---------- RECORDS FOR THE TASK

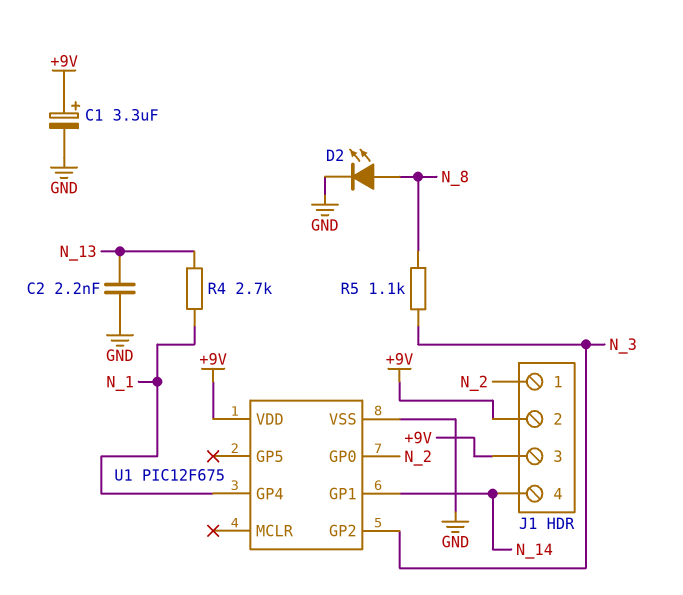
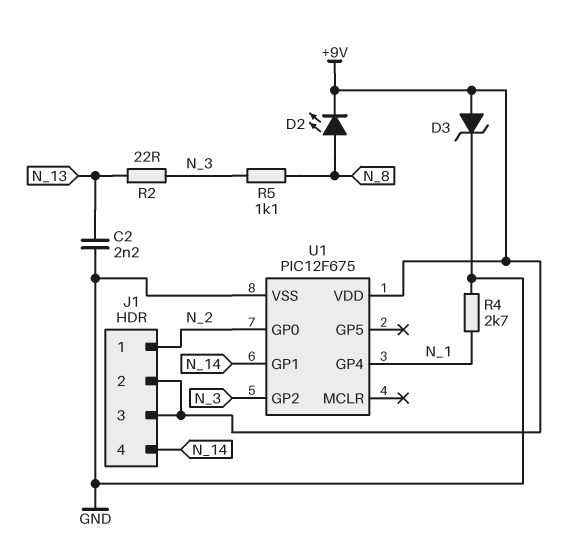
C1: 3.3uF (plus +9V, minus GND) -> none
D2: LED (A N_8, K GND) -> LED (A N_8, K +9V)
D3: none -> zener (A +9V, K GND)
R2: none -> 22 (N_3, N_13)
R4: 2.7k (N_1, N_13) -> 2.7k (GND, N_1)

--------------------

[INSTRUCTIONS FOR THE TASK] Your task is to find each line in the entries that contains the string "none" and copy it.

[YOUR SOLUTION]
C1: 3.3uF (plus +9V, minus GND) -> none
D3: none -> zener (A +9V, K GND)
R2: none -> 22 (N_3, N_13)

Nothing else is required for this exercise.